About this exercise: All of the data below should come back exactly as written, minus its images.

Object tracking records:
*****
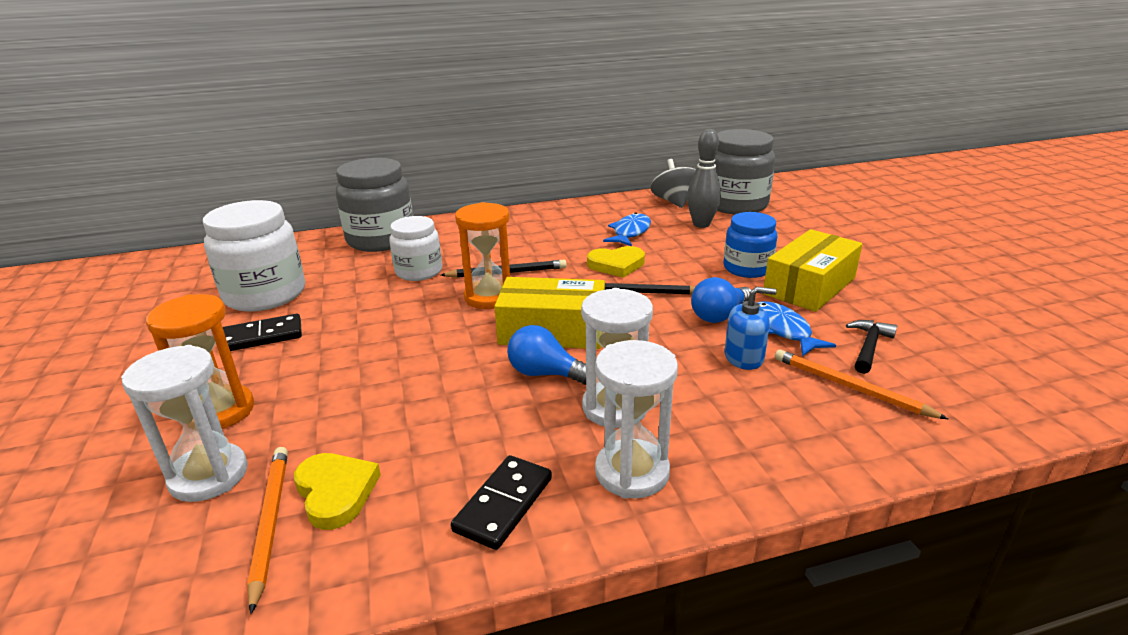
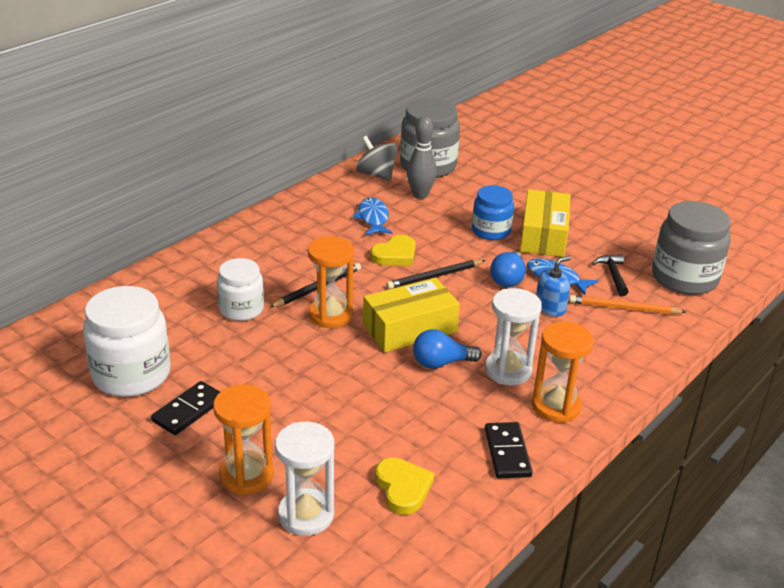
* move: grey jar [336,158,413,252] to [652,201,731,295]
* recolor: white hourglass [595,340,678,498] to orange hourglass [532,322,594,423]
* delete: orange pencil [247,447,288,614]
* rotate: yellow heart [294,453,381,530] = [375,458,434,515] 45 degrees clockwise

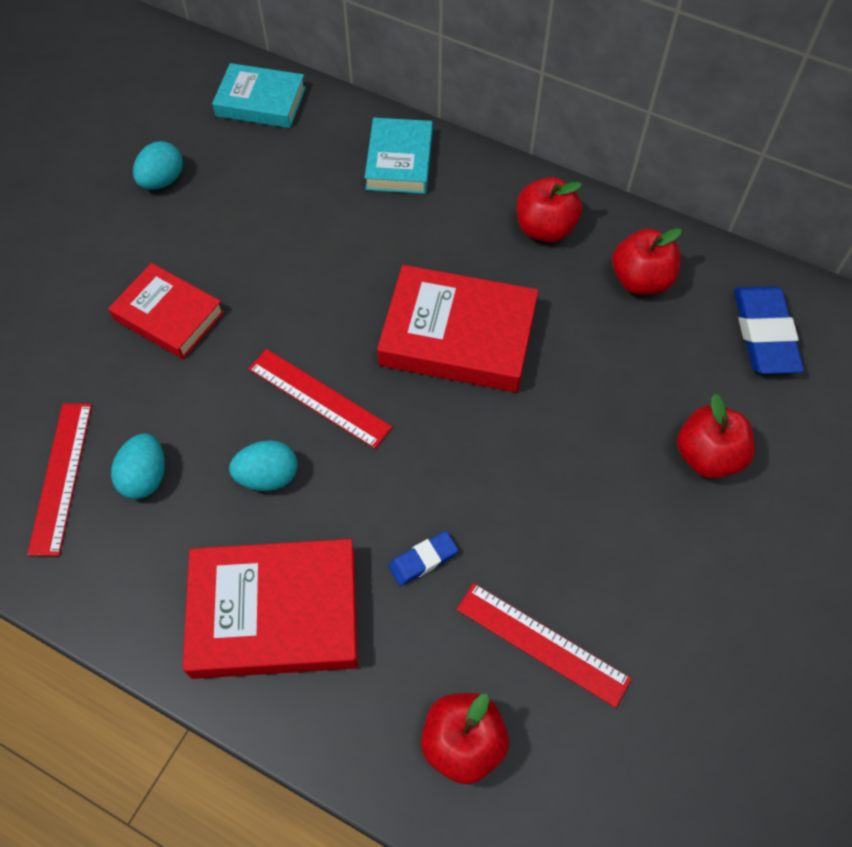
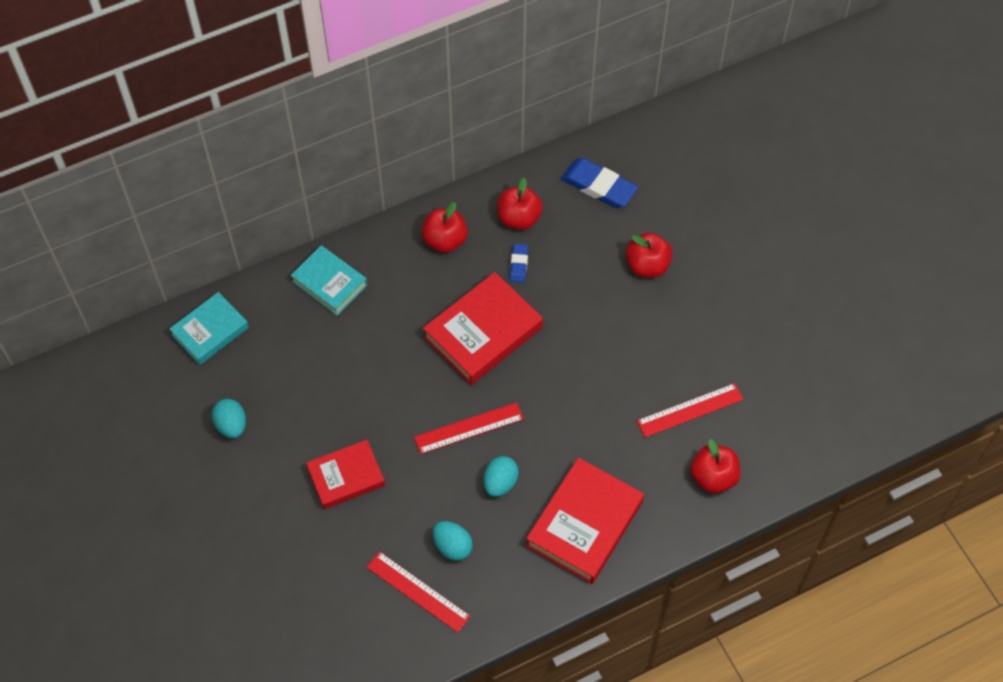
* move: blue eraser [389,531,458,586] to [510,244,528,283]

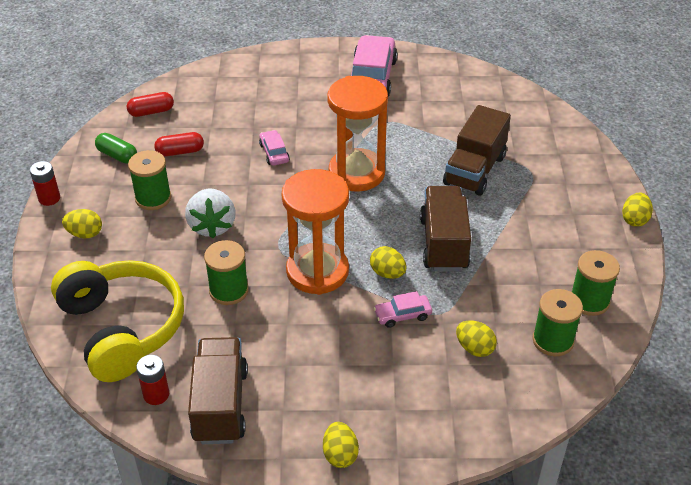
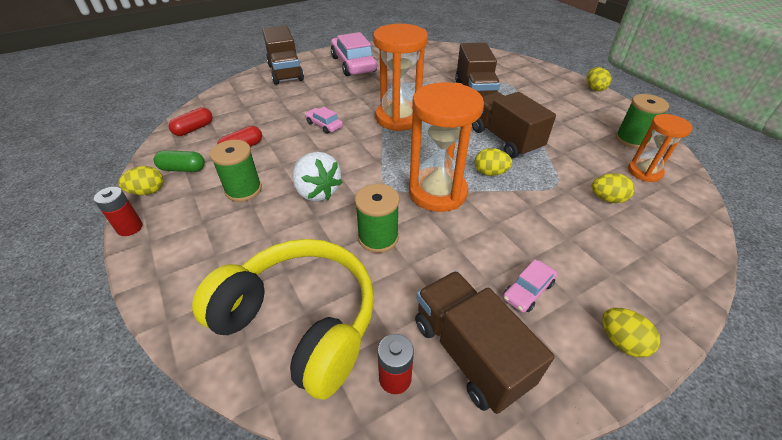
* move: yellow egg [62,209,102,238] to [119,166,163,195]
* replace: green spool [532,289,583,356] to orange hourglass [628,114,693,182]
* move: pink car [374,291,432,328] to [503,260,557,313]
* insert: brown truck [262,26,304,85]

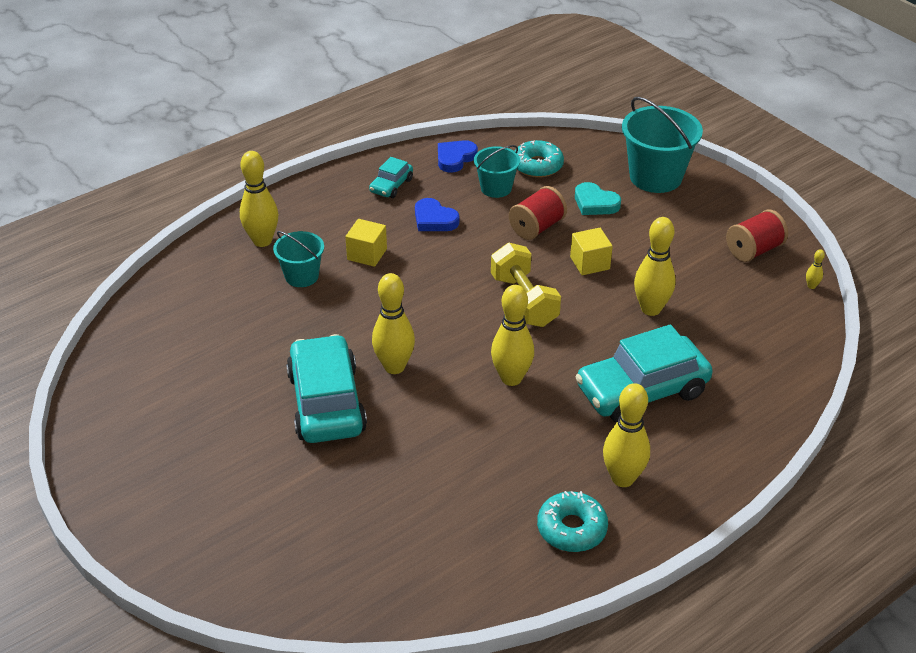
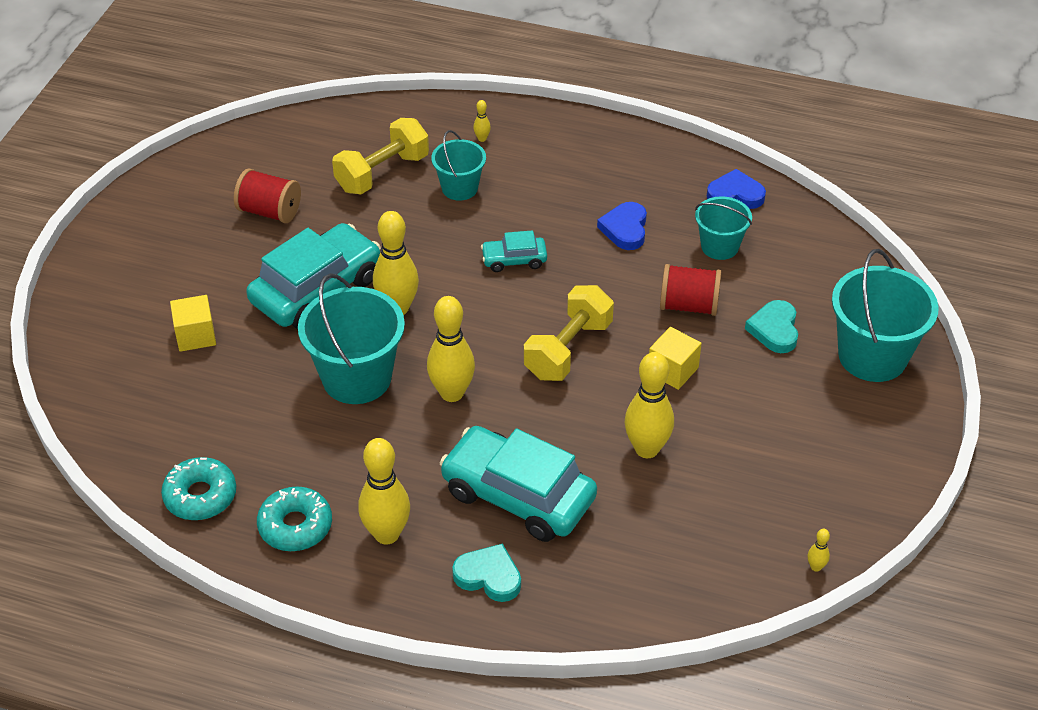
* move: turquoise donut [515,140,564,178] to [161,457,236,520]
* resize: yellow bowling pin [240,151,278,247] = [473,100,491,142] x0.42
* move: turquoise car [369,157,413,198] to [481,230,547,272]
* move: red spool [726,209,788,262] to [234,168,301,223]
* move: yellow cube [345,219,387,267] to [170,295,216,352]
* insert: yellow dumbbell [332,118,429,194]
* insert: turquoise bucket [298,273,405,404]
* insert: turquoise heart [452,544,521,602]

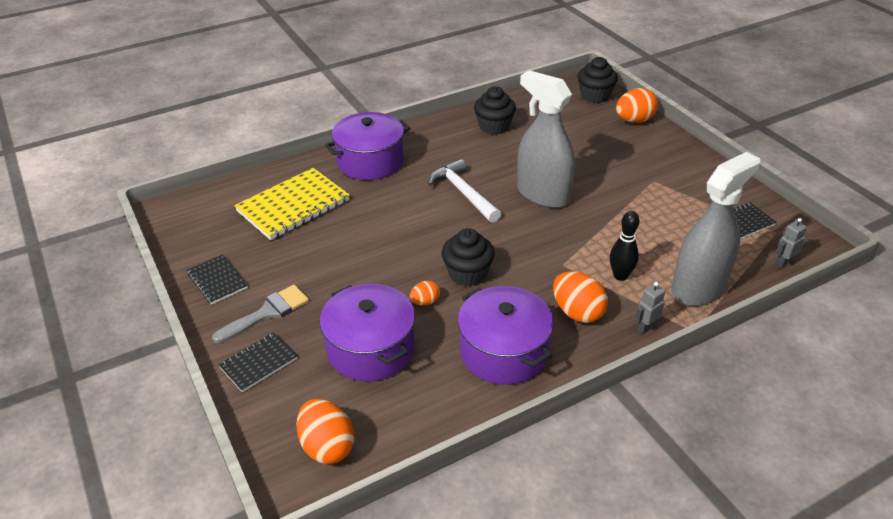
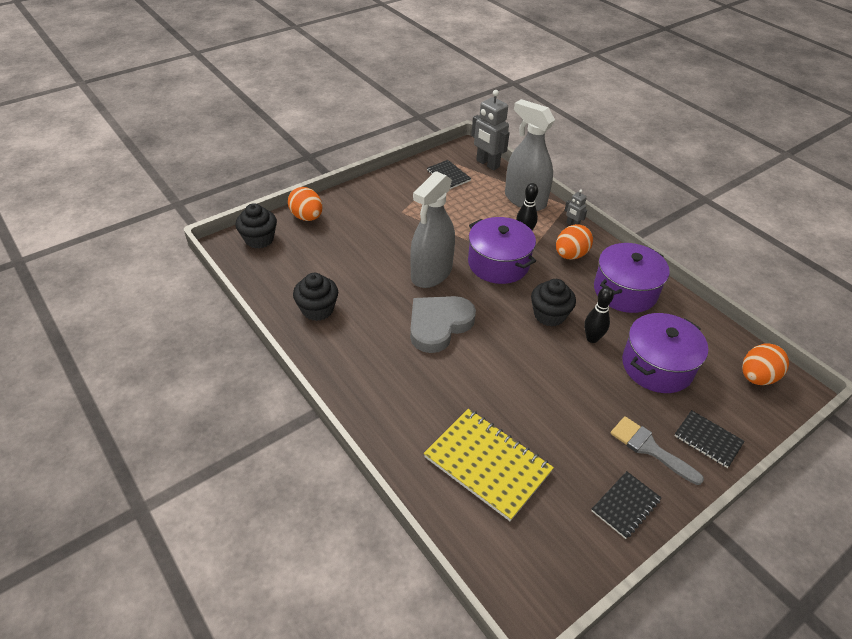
* move: purple pot [325,112,411,180] to [468,217,536,284]
* replace: white hammer [428,159,501,223] to grey heart [410,296,476,353]
* resize: grey robot [776,218,807,268] = [471,90,510,170] x2.05
* replace: orange egg [410,280,440,306] to black bowling pin [584,287,614,343]

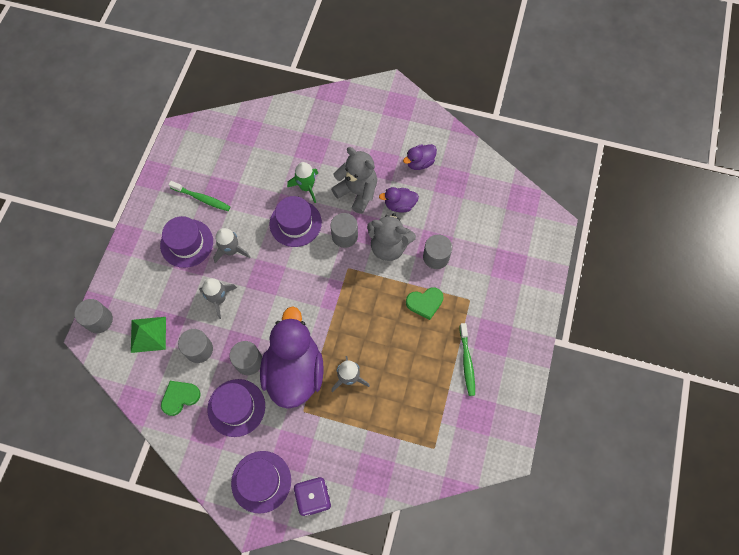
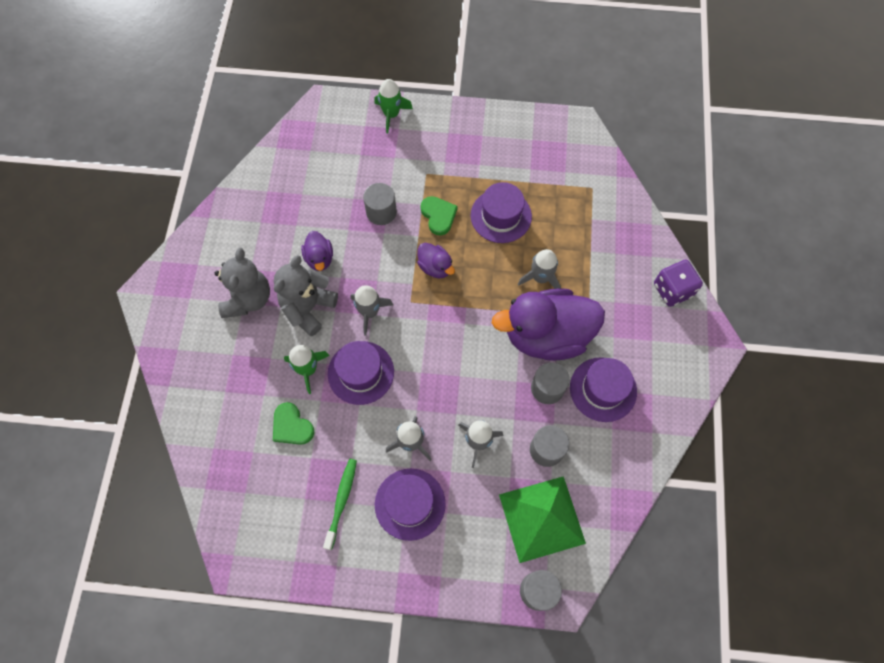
* move: purple duck [403,144,437,170] to [417,243,455,278]
* replace: grey cylinder [331,213,358,248] to grey rocket [350,285,393,336]
* move: grey teddy bear [367,213,416,261] to [215,248,270,318]
* resize: green pyramid [131,317,166,353] = [499,476,586,563] x1.56
* delete: green toothbrush [459,323,475,396]
* move: green heart [161,381,201,416] to [273,402,314,445]
* move: purple hat [231,451,291,514] to [471,182,532,243]
* insert: green rocket [374,79,413,133]

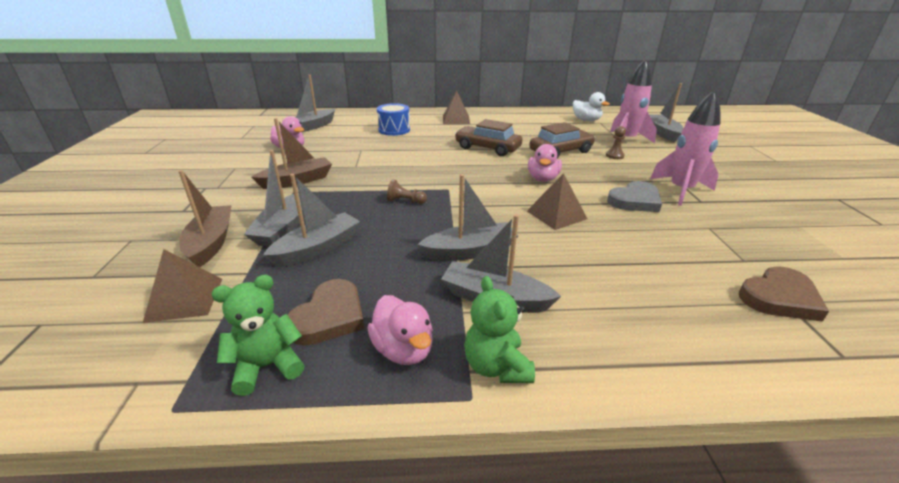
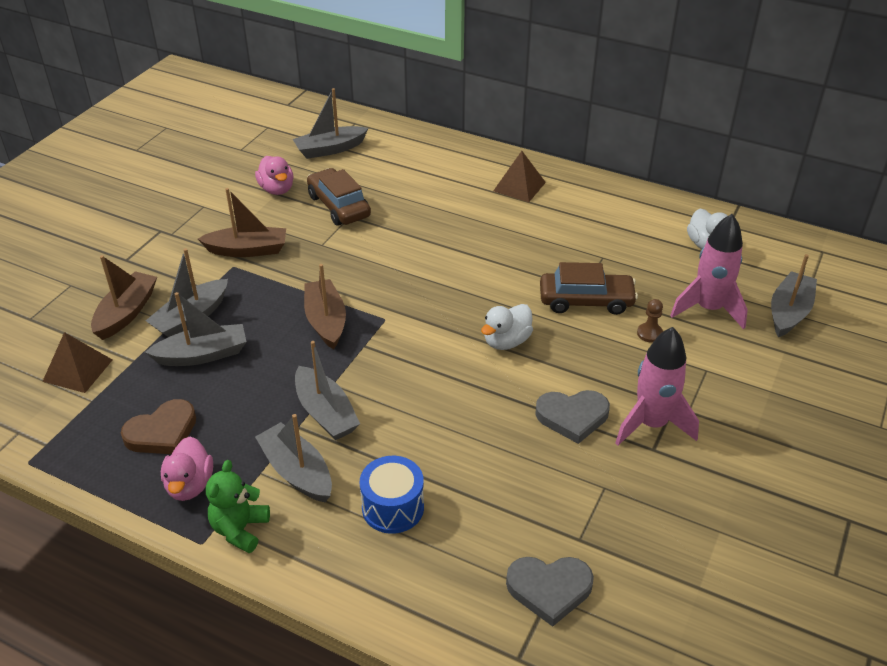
* move: blue drum [377,103,410,136] to [360,456,424,534]
* move: brown car [455,119,522,156] to [307,168,371,226]
* recolor: pink duck [528,144,562,182] to white duck [481,304,533,350]
* delete: brown pyramid [527,173,587,230]
* rotate: grey boat [417,174,518,261] = [295,341,360,440] 45 degrees clockwise
* replace: brown pawn [387,179,427,204] to brown boat [304,264,346,349]
* recolor: brown heart [739,266,829,322] to grey heart [506,557,594,627]
* delete: green teddy bear [212,275,305,396]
*****
Expected answer:
* move: grey jar [336,158,413,252] to [652,201,731,295]
* recolor: white hourglass [595,340,678,498] to orange hourglass [532,322,594,423]
* delete: orange pencil [247,447,288,614]
* rotate: yellow heart [294,453,381,530] = [375,458,434,515] 45 degrees clockwise

* move: blue eraser [389,531,458,586] to [510,244,528,283]

* move: yellow egg [62,209,102,238] to [119,166,163,195]
* replace: green spool [532,289,583,356] to orange hourglass [628,114,693,182]
* move: pink car [374,291,432,328] to [503,260,557,313]
* insert: brown truck [262,26,304,85]

* move: turquoise donut [515,140,564,178] to [161,457,236,520]
* resize: yellow bowling pin [240,151,278,247] = [473,100,491,142] x0.42
* move: turquoise car [369,157,413,198] to [481,230,547,272]
* move: red spool [726,209,788,262] to [234,168,301,223]
* move: yellow cube [345,219,387,267] to [170,295,216,352]
* insert: yellow dumbbell [332,118,429,194]
* insert: turquoise bucket [298,273,405,404]
* insert: turquoise heart [452,544,521,602]

* move: purple pot [325,112,411,180] to [468,217,536,284]
* replace: white hammer [428,159,501,223] to grey heart [410,296,476,353]
* resize: grey robot [776,218,807,268] = [471,90,510,170] x2.05
* replace: orange egg [410,280,440,306] to black bowling pin [584,287,614,343]

* move: purple duck [403,144,437,170] to [417,243,455,278]
* replace: grey cylinder [331,213,358,248] to grey rocket [350,285,393,336]
* move: grey teddy bear [367,213,416,261] to [215,248,270,318]
* resize: green pyramid [131,317,166,353] = [499,476,586,563] x1.56
* delete: green toothbrush [459,323,475,396]
* move: green heart [161,381,201,416] to [273,402,314,445]
* move: purple hat [231,451,291,514] to [471,182,532,243]
* insert: green rocket [374,79,413,133]

* move: blue drum [377,103,410,136] to [360,456,424,534]
* move: brown car [455,119,522,156] to [307,168,371,226]
* recolor: pink duck [528,144,562,182] to white duck [481,304,533,350]
* delete: brown pyramid [527,173,587,230]
* rotate: grey boat [417,174,518,261] = [295,341,360,440] 45 degrees clockwise
* replace: brown pawn [387,179,427,204] to brown boat [304,264,346,349]
* recolor: brown heart [739,266,829,322] to grey heart [506,557,594,627]
* delete: green teddy bear [212,275,305,396]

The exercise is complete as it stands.